[RECORDS FOR THIS TASK Boundary: Start]

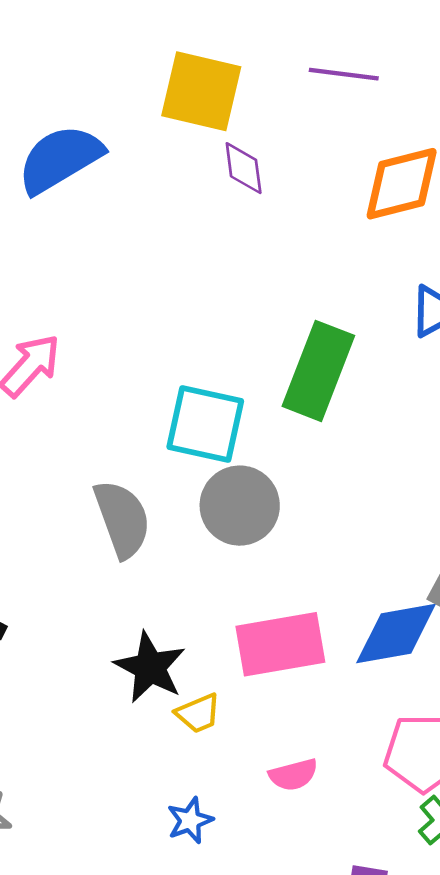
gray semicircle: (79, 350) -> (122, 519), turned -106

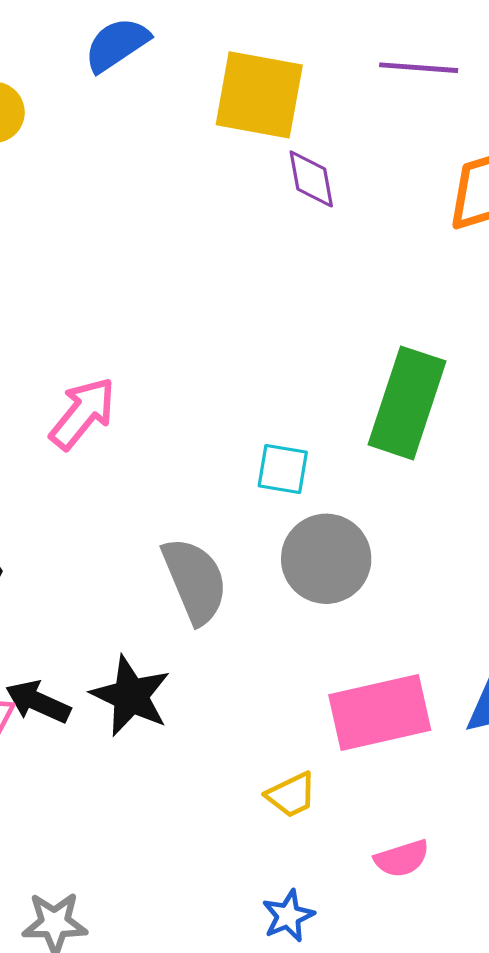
blue semicircle: (60, 159) -> (117, 45), moved, size x0.7
cyan square: (205, 424) -> (283, 469), size x0.6
black star: (150, 667) -> (131, 696), moved

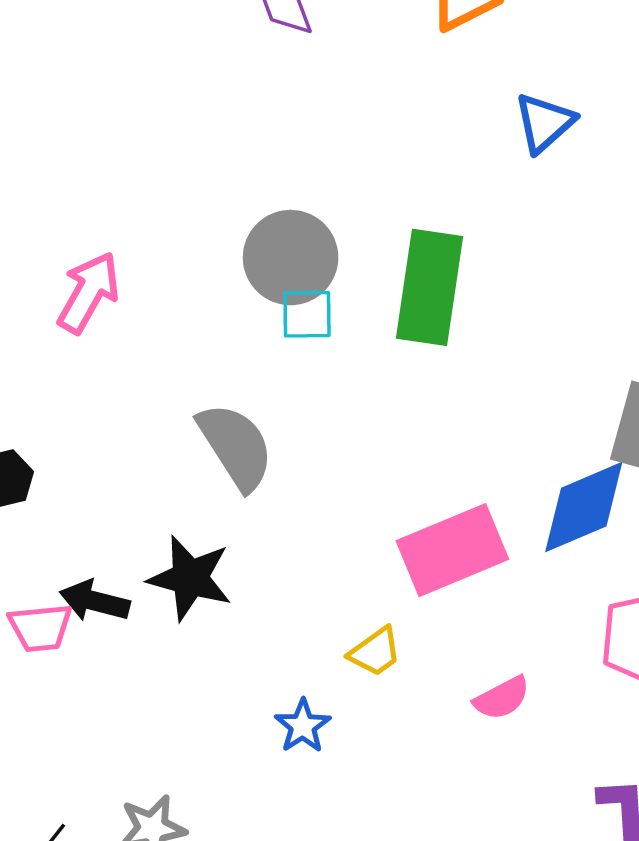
green rectangle: (407, 403) -> (430, 287), moved
gray circle: (326, 559) -> (291, 258), moved
blue star: (288, 916) -> (303, 726), moved

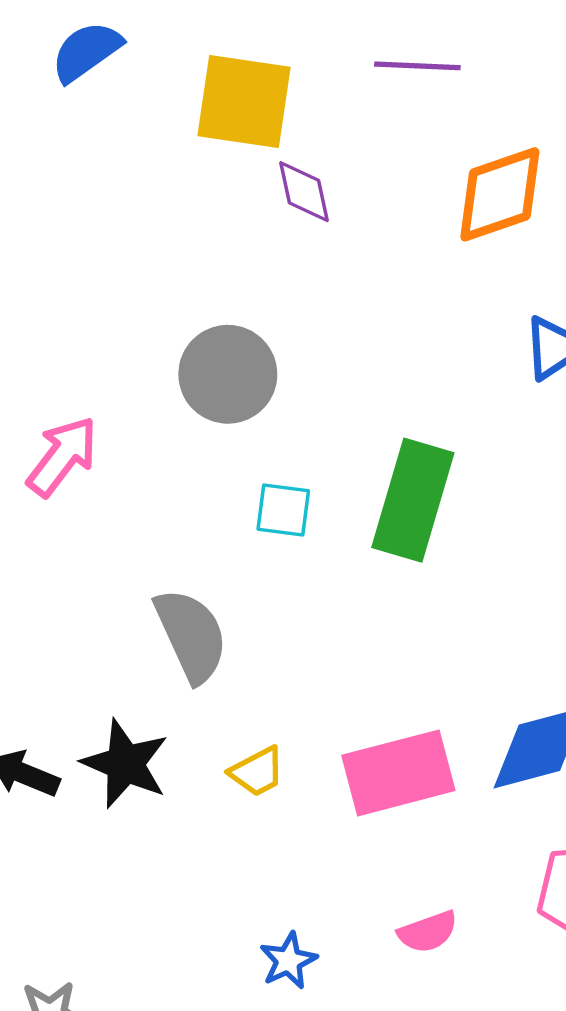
gray circle: (291, 258) -> (228, 374), moved
yellow trapezoid: (375, 652) -> (257, 772), moved
blue star: (303, 726) -> (288, 961), moved

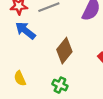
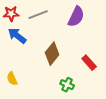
green cross: (60, 85) -> (67, 85), moved

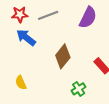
green cross: (67, 85) -> (79, 89), turned 32

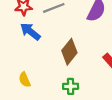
green cross: (79, 89) -> (71, 86), moved, turned 32

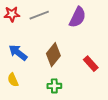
blue arrow: (30, 31) -> (18, 53), moved

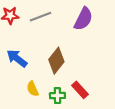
red rectangle: (91, 64) -> (80, 90), moved
yellow semicircle: (13, 80) -> (33, 89), moved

[RECORDS FOR THIS TASK Boundary: End]

PROBLEM DESCRIPTION:
Among the records, find every line with the word "gray" and copy it.

RESPONSE TO THIS EXERCISE:
gray semicircle: (79, 350) -> (122, 519), turned -106
gray circle: (326, 559) -> (291, 258), moved
gray circle: (291, 258) -> (228, 374), moved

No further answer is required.